[EXERCISE PROMPT]: The answer must consist of every line in the records that contains the word "NAND".

[DATASET ENTRIES]:
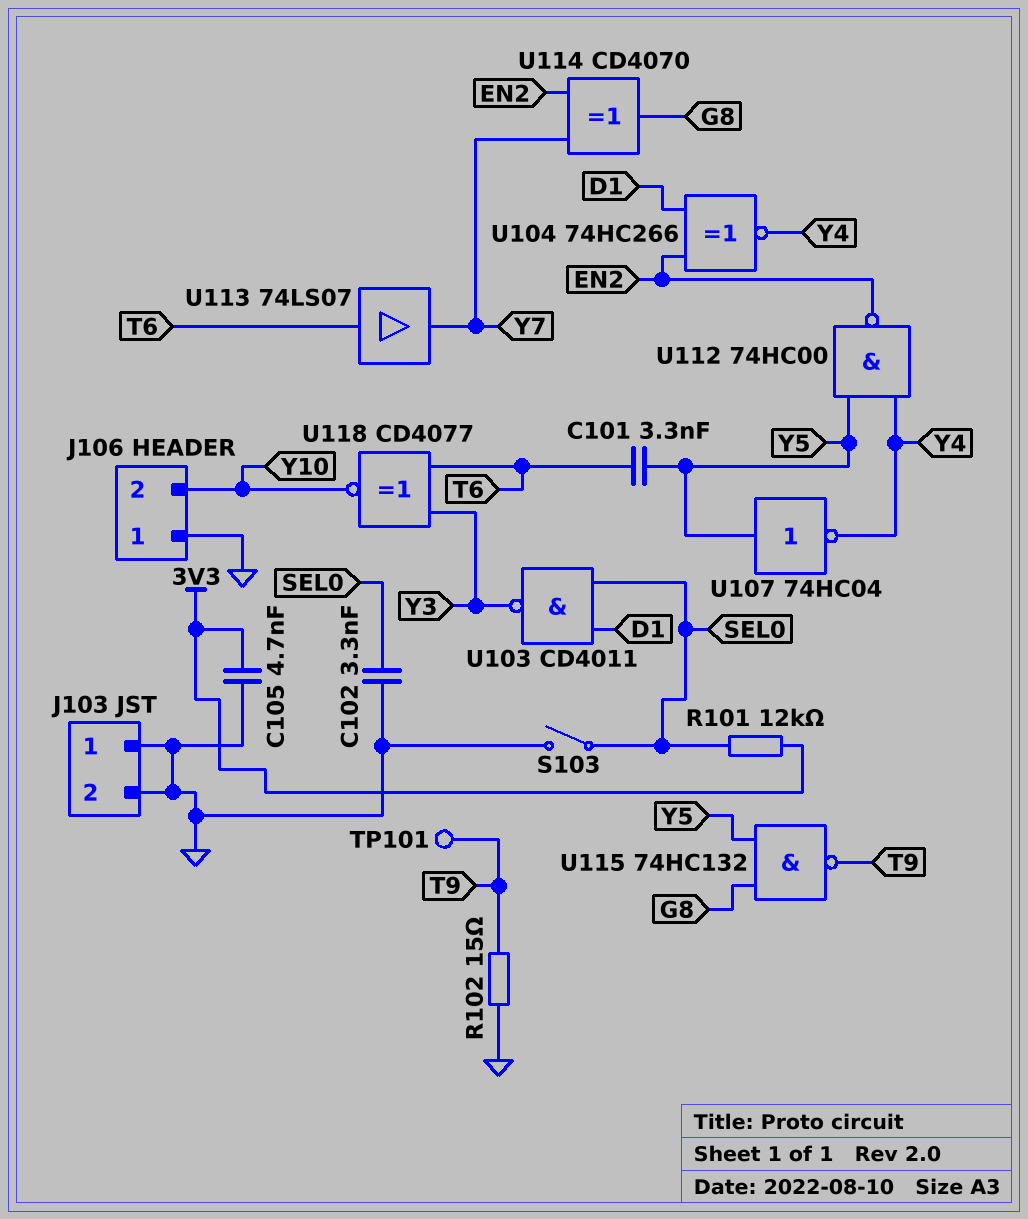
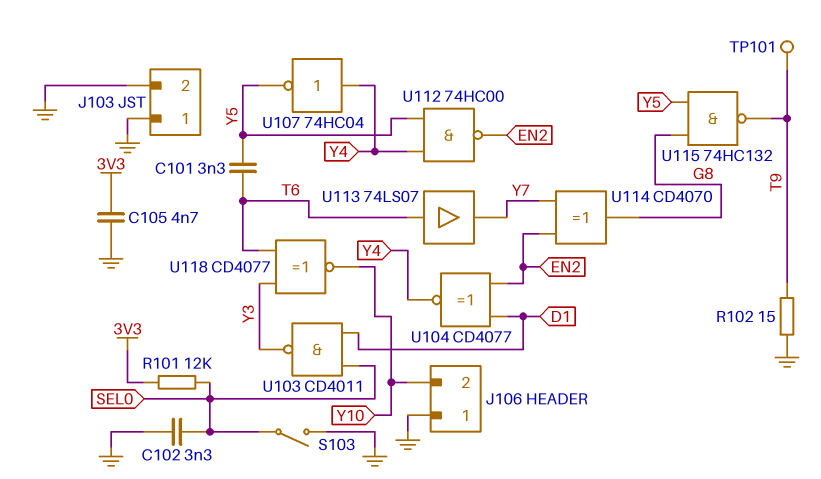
U104: XNOR 74HC266 (in D1, in EN2, out Y4) -> XNOR CD4077 (in D1, in EN2, out Y4)
U107: NOT 74HC04 (in Y5, out Y4) -> NOT 74HC04 (in Y4, out Y5)

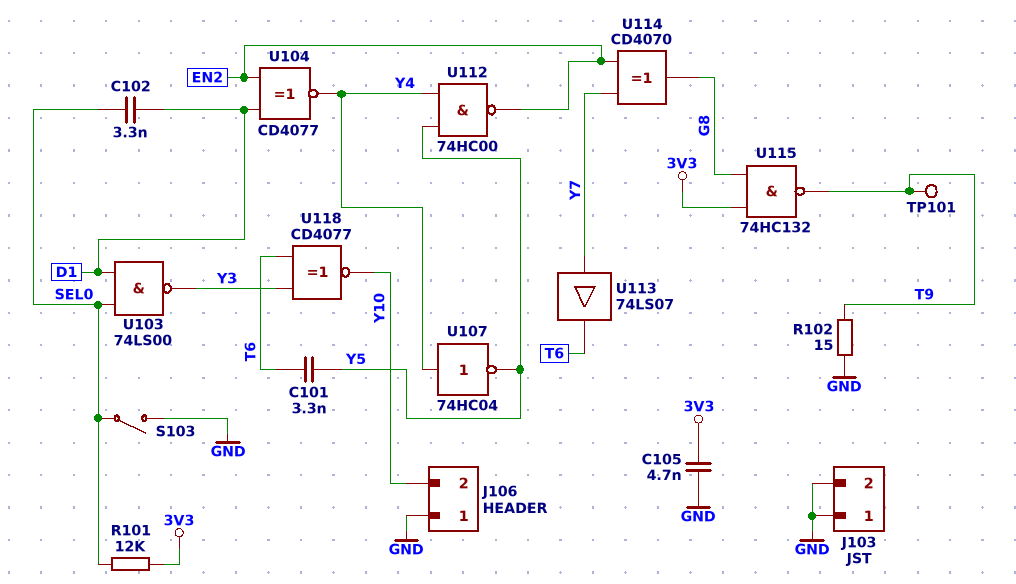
C102: 3.3nF (GND, SEL0) -> 3.3nF (D1, SEL0)
U103: NAND CD4011 (in D1, in SEL0, out Y3) -> NAND 74LS00 (in D1, in SEL0, out Y3)
U113: buffer 74LS07 (in T6, out Y7) -> buffer 74LS07 (in Y7, out T6)
U115: NAND 74HC132 (in G8, in Y5, out T9) -> NAND 74HC132 (in 3V3, in G8, out T9)

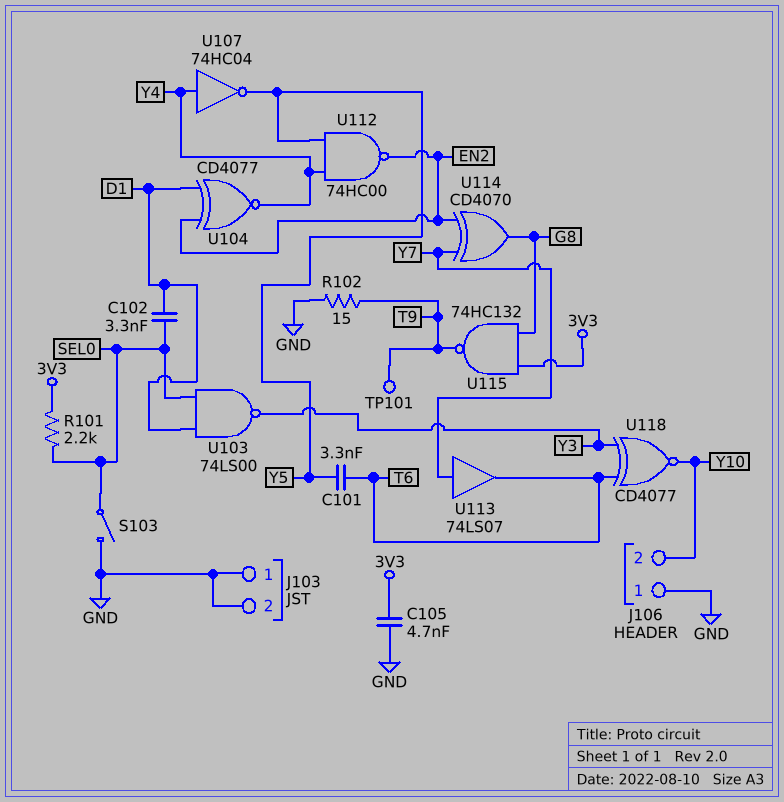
R101: 12k (3V3, SEL0) -> 2.2k (3V3, SEL0)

[EXERCISE RESPONSE]:
U103: NAND CD4011 (in D1, in SEL0, out Y3) -> NAND 74LS00 (in D1, in SEL0, out Y3)
U115: NAND 74HC132 (in G8, in Y5, out T9) -> NAND 74HC132 (in 3V3, in G8, out T9)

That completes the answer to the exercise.